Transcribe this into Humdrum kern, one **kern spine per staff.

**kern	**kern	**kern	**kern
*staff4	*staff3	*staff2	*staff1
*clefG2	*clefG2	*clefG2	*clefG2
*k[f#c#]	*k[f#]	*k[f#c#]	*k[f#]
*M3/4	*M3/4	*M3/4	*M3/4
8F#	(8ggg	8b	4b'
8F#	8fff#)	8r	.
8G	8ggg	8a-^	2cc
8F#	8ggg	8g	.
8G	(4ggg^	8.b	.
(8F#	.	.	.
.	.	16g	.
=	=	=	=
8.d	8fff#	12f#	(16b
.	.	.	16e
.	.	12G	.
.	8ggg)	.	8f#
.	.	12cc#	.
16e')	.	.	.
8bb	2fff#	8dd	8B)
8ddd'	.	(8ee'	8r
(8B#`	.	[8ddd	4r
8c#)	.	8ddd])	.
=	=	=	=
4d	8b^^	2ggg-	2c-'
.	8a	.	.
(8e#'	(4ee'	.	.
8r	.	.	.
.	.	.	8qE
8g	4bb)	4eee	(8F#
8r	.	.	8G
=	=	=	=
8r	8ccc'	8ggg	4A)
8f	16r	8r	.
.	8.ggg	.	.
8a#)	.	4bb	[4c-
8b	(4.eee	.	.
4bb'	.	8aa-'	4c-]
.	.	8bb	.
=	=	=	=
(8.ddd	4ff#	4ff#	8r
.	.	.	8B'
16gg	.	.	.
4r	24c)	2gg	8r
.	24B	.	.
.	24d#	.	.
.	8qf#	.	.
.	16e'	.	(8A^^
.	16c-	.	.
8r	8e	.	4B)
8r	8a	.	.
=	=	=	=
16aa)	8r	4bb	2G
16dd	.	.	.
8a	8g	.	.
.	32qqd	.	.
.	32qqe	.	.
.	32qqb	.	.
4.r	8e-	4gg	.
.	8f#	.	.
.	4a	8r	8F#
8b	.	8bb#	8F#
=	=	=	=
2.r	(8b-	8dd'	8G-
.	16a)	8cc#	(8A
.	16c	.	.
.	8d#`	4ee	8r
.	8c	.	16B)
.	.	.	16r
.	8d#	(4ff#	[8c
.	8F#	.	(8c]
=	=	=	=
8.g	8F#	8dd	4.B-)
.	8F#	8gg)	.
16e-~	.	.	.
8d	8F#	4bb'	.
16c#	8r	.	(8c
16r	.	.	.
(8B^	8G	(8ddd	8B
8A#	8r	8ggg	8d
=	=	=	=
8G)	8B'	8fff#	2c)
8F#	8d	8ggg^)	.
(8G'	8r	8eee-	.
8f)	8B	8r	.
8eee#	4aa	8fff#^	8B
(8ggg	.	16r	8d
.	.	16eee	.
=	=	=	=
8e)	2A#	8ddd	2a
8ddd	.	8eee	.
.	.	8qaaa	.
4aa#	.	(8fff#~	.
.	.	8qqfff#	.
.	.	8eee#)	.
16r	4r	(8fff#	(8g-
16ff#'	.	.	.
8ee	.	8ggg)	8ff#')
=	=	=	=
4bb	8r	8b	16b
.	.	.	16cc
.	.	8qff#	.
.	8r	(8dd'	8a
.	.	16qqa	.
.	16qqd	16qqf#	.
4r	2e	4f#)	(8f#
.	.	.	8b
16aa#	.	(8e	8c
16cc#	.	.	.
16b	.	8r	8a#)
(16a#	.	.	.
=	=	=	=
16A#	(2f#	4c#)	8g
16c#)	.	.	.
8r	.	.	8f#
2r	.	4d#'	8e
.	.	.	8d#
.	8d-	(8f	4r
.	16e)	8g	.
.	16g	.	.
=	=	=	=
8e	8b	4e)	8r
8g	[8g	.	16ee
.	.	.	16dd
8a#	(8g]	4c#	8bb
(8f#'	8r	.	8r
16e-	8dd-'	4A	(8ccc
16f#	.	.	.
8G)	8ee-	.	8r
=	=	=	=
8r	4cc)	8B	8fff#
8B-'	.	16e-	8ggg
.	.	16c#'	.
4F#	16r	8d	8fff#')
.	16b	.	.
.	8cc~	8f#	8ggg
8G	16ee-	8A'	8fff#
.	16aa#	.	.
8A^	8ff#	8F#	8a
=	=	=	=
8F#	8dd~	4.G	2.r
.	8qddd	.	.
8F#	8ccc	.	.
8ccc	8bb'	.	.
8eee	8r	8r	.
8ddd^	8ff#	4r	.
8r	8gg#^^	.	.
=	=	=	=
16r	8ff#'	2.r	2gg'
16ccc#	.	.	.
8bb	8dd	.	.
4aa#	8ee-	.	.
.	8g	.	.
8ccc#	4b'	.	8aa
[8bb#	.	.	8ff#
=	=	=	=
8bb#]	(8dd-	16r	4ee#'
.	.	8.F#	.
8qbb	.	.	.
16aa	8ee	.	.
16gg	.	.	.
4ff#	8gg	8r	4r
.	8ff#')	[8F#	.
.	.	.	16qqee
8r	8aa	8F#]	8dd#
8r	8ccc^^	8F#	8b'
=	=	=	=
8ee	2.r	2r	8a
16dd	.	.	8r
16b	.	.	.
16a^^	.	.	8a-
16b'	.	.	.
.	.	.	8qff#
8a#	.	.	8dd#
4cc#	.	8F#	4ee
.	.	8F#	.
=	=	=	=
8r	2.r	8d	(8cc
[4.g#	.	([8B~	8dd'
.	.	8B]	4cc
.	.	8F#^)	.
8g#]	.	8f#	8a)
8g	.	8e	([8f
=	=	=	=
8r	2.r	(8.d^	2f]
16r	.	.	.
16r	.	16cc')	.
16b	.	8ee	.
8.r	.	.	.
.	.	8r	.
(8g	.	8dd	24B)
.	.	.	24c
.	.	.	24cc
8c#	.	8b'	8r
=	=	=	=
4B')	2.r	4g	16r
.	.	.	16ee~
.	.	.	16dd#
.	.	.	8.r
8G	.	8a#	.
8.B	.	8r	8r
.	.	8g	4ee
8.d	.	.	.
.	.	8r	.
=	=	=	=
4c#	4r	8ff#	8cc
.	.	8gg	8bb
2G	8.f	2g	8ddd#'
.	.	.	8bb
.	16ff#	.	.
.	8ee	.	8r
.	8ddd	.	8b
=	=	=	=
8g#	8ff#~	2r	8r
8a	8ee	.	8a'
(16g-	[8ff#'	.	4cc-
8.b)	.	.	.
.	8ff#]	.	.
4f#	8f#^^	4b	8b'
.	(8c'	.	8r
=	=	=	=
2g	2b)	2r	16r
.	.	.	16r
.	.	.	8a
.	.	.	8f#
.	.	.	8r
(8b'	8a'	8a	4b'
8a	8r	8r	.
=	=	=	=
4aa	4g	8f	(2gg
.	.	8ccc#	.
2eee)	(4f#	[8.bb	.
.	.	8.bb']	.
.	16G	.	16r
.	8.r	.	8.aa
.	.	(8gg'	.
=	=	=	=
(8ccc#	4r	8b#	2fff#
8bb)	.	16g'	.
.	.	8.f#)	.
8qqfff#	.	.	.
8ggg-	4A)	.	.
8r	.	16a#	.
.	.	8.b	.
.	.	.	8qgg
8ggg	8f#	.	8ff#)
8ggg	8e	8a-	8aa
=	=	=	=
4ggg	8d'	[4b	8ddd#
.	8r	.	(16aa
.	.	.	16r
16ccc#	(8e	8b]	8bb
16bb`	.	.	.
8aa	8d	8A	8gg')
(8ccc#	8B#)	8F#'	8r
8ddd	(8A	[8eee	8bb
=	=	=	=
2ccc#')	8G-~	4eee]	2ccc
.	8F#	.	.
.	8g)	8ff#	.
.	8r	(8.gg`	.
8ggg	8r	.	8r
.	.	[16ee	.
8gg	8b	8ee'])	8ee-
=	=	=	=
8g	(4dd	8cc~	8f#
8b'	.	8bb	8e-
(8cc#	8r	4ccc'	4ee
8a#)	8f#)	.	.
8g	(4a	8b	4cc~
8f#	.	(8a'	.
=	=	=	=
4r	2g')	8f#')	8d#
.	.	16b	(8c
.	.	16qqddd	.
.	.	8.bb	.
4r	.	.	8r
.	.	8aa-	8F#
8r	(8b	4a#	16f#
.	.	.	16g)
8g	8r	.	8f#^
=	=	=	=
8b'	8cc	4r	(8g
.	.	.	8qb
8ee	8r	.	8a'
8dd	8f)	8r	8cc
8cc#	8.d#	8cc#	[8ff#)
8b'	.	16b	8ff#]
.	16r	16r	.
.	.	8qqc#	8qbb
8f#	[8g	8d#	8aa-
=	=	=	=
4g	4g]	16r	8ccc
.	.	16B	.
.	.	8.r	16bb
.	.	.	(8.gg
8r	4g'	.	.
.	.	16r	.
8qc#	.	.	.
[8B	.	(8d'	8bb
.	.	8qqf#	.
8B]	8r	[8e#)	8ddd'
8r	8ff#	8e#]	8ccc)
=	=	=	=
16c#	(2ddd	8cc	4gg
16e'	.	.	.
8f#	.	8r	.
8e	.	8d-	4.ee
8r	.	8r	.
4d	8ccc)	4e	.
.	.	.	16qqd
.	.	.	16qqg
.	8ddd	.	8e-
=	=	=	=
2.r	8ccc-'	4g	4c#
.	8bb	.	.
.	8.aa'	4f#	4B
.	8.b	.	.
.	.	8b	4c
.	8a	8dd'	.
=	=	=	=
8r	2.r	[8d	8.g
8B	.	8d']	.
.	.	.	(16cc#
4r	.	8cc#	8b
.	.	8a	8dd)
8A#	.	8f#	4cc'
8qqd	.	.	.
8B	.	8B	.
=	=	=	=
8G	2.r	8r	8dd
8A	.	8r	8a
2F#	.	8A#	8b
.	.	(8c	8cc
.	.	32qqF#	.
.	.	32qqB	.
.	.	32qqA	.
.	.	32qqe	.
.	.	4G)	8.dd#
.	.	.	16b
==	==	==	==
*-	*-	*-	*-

* [Set exercise]: Pick out each line above that contains the string "kern", and copy those lines in full.

* [Task result]:
Transcribe this into Humdrum kern, one **kern spine per staff.
**kern	**kern	**kern	**kern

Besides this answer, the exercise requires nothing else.